> **WHAT IS NEEDED**
Only one stretch of the records below is wanted: the lines from the one holding "R2: 68k (+9V, NET1) -> 2.7k (+9V, NET1)" through the one holding "D3: schottky (A GND, K +9V) -> none". Return it exactly, both ends included.

[Items from a data source]
§ §

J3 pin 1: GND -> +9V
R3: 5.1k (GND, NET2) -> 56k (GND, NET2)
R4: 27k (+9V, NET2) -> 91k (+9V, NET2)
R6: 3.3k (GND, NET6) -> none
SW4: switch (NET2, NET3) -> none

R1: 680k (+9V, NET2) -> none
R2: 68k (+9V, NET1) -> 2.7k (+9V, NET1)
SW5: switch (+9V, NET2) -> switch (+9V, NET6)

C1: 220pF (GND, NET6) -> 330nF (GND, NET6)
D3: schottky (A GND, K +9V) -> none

§ §

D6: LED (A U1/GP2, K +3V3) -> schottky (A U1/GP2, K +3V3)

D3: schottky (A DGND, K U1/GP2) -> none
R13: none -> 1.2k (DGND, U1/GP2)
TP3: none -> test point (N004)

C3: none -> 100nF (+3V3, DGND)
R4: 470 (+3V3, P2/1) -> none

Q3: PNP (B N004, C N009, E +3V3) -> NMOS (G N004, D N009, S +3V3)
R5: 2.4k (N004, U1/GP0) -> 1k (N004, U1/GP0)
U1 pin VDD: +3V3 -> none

§ §

> **TASK RESULT**
R2: 68k (+9V, NET1) -> 2.7k (+9V, NET1)
SW5: switch (+9V, NET2) -> switch (+9V, NET6)

C1: 220pF (GND, NET6) -> 330nF (GND, NET6)
D3: schottky (A GND, K +9V) -> none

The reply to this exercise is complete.